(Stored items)
BEGIN
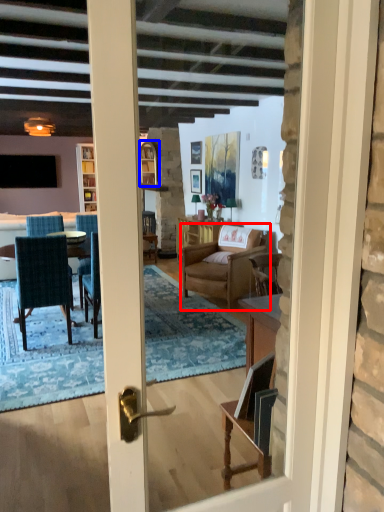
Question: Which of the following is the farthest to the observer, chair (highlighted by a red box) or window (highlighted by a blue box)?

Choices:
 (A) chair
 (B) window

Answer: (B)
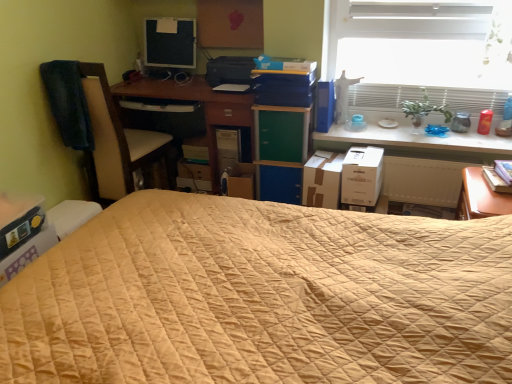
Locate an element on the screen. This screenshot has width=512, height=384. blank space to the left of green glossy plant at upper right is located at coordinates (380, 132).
END
BEGIN
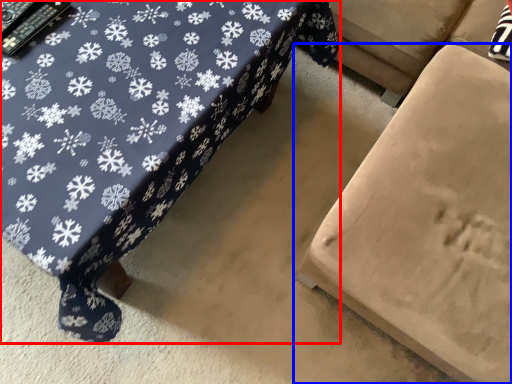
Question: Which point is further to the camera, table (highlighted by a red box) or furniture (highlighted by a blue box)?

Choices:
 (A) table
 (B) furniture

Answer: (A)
END
BEGIN
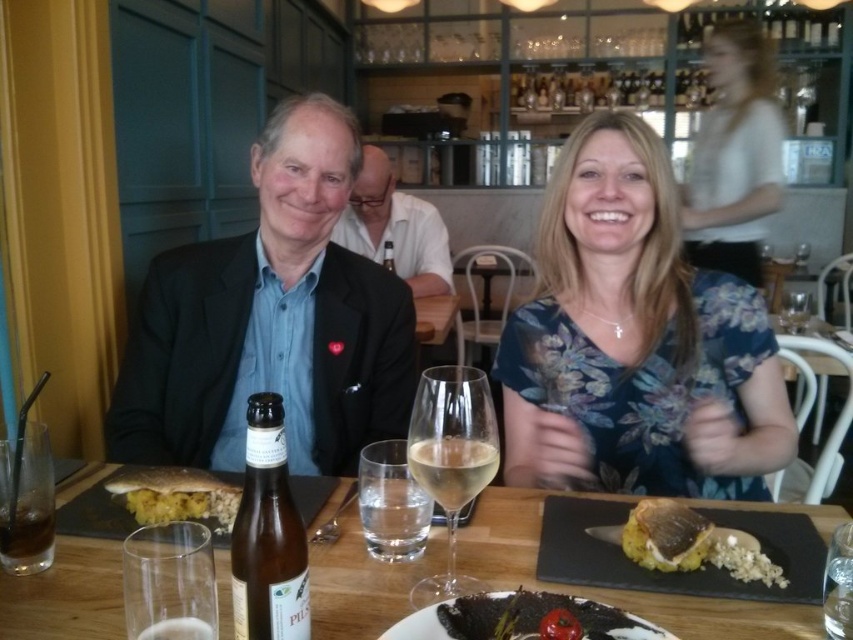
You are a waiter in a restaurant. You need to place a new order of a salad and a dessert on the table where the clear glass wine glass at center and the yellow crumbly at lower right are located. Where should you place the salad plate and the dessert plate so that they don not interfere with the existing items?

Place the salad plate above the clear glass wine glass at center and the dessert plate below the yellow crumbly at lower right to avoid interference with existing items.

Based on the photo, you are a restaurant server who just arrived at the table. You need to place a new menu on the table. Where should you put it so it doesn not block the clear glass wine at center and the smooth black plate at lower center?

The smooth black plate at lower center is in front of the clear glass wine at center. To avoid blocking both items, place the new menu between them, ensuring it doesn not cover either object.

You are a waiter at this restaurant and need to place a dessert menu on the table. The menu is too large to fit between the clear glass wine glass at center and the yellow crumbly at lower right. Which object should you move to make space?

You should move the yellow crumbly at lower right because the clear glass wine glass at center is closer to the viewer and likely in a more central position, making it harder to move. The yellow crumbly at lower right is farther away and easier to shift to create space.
END
## [Assignment]
Lay out the lines from the one containing "Question: Which point" through the one containing "(B) furniture" as a numbered list, skipping any blank lines.

## [Result of this task]
1. Question: Which point is further to the camera, table (highlighted by a red box) or furniture (highlighted by a blue box)?
2. Choices:
3.  (A) table
4.  (B) furniture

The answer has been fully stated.